▸ **Assignment**:
Please write out exactly the lines of the data below from the line holding "relocated: purple_layer_cake 312, 206" through the line holding "spun: purple_toy_carrot 418, 76", and leave out the rest.

▸ **Records for this exercise**:
════════════════

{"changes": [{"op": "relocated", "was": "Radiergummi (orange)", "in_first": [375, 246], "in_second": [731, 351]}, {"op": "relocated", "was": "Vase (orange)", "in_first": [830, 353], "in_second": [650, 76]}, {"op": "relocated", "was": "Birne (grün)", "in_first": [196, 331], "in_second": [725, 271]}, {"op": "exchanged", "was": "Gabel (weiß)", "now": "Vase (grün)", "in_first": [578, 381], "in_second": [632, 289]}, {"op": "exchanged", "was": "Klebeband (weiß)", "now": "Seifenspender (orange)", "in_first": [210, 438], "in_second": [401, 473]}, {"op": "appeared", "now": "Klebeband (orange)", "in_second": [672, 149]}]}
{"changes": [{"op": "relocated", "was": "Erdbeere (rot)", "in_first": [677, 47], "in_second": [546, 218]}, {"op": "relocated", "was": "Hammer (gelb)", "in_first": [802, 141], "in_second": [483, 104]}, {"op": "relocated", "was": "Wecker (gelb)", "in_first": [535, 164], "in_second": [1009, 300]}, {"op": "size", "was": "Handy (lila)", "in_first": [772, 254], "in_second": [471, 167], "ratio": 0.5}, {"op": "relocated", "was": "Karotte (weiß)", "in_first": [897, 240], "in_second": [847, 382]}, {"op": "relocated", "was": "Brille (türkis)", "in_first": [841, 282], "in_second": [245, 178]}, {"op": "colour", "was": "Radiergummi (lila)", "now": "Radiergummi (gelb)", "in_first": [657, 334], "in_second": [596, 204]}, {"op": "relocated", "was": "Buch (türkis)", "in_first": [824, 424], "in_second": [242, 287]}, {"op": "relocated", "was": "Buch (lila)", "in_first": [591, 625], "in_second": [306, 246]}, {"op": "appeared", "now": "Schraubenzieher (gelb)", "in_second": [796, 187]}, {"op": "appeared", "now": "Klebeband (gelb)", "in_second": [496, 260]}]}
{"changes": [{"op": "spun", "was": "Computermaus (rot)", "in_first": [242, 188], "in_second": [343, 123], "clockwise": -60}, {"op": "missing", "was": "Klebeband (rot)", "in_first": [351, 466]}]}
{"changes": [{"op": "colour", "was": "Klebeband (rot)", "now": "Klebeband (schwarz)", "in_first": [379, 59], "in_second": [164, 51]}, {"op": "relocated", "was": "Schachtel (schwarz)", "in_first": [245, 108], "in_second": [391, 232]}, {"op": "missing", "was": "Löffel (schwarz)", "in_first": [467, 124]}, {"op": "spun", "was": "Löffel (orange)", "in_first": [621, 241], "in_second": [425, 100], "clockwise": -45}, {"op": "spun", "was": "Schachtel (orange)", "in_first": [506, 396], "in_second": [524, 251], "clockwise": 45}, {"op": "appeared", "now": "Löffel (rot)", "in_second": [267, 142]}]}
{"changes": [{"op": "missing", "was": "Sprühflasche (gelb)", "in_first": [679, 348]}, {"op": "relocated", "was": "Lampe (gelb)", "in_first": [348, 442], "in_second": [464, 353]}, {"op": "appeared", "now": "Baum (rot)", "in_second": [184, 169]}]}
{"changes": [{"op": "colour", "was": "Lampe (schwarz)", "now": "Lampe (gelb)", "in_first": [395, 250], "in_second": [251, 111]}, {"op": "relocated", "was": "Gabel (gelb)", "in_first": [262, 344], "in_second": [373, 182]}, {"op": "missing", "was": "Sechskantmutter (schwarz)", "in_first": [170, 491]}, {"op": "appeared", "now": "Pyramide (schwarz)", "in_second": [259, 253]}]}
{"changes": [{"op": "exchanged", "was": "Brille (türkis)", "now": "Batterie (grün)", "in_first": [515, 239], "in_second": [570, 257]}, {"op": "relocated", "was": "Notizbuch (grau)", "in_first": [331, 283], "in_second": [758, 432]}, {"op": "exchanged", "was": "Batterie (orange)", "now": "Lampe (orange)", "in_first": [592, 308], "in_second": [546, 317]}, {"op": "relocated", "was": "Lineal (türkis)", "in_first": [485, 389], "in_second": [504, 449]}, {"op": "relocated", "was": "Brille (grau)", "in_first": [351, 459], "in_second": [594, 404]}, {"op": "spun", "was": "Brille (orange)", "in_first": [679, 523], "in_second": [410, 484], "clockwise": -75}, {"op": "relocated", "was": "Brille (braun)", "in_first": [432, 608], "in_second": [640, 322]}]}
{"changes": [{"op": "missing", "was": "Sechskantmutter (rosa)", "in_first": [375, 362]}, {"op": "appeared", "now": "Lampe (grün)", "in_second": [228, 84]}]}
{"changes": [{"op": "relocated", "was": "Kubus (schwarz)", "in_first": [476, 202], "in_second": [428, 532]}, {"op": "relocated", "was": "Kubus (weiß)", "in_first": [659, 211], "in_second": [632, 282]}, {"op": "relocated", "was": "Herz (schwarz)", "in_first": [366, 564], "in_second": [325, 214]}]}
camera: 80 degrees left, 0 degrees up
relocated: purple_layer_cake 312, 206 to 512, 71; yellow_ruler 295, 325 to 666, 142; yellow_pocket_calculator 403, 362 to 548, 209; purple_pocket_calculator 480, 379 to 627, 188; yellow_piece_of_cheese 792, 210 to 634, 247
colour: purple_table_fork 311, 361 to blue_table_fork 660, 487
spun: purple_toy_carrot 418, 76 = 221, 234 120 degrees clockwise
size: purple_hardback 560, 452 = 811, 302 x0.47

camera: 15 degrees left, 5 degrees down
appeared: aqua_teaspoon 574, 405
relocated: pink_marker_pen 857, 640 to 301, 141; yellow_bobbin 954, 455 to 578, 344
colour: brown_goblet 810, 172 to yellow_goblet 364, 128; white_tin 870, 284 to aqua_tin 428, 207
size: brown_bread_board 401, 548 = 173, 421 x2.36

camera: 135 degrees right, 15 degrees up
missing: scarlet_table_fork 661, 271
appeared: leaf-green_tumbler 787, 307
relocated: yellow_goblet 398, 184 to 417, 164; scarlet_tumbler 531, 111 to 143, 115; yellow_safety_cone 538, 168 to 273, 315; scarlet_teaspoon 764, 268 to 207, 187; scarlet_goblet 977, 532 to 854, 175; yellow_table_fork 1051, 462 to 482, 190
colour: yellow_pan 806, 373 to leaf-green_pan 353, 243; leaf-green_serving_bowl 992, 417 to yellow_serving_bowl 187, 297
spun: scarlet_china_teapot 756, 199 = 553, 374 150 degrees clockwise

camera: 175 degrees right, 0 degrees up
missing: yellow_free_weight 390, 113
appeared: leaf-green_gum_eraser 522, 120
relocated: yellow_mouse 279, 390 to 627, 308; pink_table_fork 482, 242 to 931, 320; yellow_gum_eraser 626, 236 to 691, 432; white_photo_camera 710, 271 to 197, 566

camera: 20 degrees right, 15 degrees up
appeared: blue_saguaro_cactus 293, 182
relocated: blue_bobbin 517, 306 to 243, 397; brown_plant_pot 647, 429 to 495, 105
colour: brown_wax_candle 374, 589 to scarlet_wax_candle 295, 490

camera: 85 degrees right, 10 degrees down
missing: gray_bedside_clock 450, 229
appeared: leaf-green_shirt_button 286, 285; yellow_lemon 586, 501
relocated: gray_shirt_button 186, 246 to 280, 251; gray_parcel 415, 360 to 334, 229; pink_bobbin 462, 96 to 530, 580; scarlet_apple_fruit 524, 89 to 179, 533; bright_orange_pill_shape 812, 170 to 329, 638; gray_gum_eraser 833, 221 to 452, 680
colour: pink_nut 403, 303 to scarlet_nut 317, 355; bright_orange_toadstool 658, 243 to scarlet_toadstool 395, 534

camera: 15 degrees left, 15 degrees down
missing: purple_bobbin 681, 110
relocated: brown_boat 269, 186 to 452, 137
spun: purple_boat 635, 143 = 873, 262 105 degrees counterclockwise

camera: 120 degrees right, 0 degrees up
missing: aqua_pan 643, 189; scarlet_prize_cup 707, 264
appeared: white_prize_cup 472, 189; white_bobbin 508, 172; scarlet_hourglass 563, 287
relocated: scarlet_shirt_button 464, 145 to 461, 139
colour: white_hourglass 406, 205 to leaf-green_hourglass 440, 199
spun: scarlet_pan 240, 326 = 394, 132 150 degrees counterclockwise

════════════════

▸ **Solution to the problem**:
relocated: purple_layer_cake 312, 206 to 512, 71; yellow_ruler 295, 325 to 666, 142; yellow_pocket_calculator 403, 362 to 548, 209; purple_pocket_calculator 480, 379 to 627, 188; yellow_piece_of_cheese 792, 210 to 634, 247
colour: purple_table_fork 311, 361 to blue_table_fork 660, 487
spun: purple_toy_carrot 418, 76 = 221, 234 120 degrees clockwise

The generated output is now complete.